_TASK INSTRUCTIONS_
Here the job is to retype the data word for word while leaving the pictures aside.

DATA EXCERPTS section start

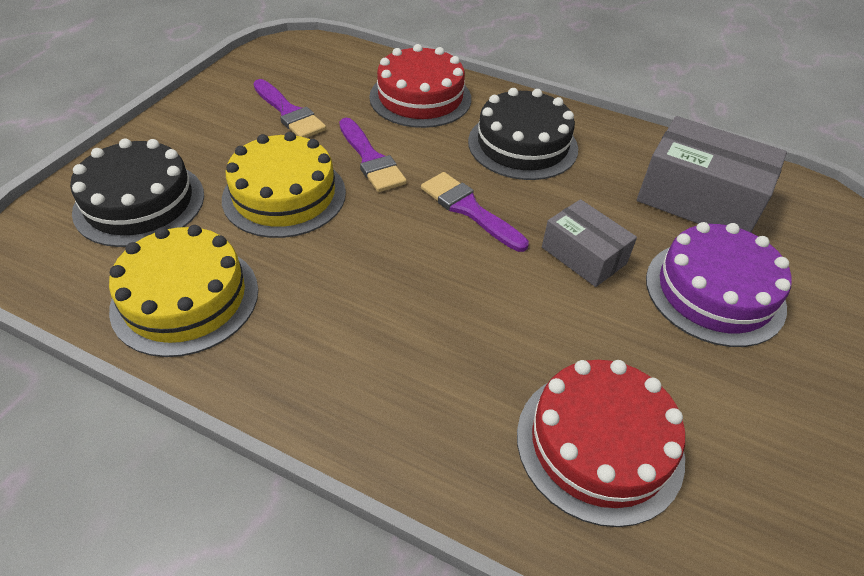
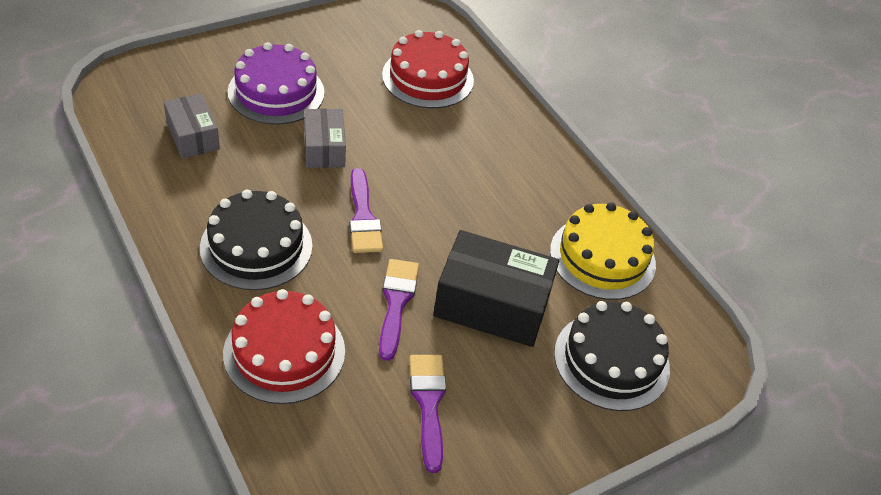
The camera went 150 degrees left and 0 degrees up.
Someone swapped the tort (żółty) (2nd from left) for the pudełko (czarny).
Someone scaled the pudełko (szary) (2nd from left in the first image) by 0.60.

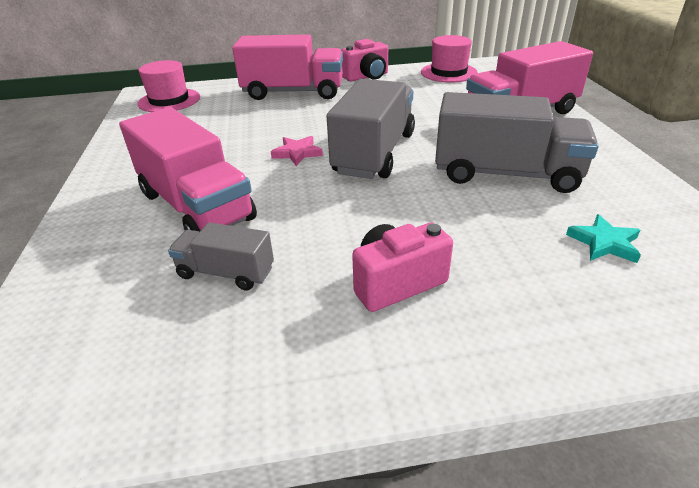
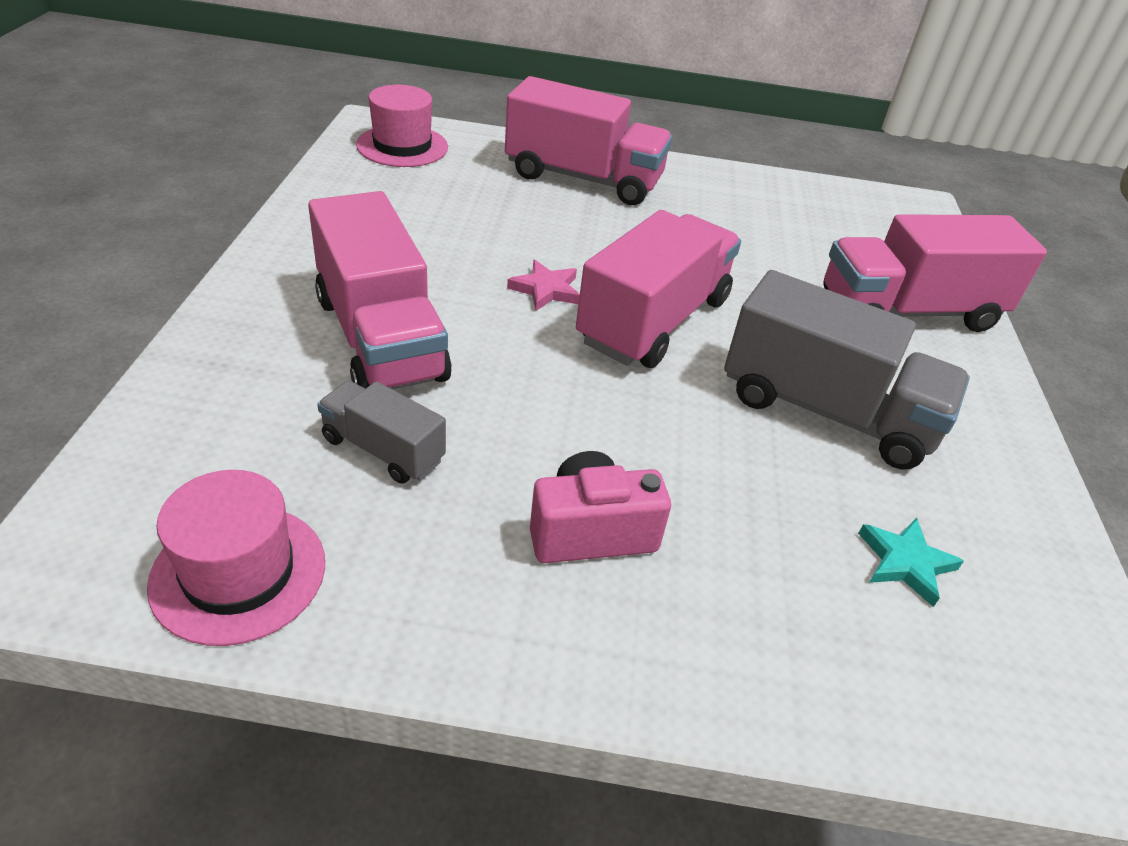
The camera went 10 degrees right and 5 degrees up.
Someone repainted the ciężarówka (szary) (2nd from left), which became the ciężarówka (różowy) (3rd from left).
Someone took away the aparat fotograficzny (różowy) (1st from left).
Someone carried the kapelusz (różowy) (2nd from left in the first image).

DATA EXCERPTS section end

_RESULT OF THE EXERCISE_
The camera went 150 degrees left and 0 degrees up.
Someone swapped the tort (żółty) (2nd from left) for the pudełko (czarny).
Someone scaled the pudełko (szary) (2nd from left in the first image) by 0.60.

The camera went 10 degrees right and 5 degrees up.
Someone repainted the ciężarówka (szary) (2nd from left), which became the ciężarówka (różowy) (3rd from left).
Someone took away the aparat fotograficzny (różowy) (1st from left).
Someone carried the kapelusz (różowy) (2nd from left in the first image).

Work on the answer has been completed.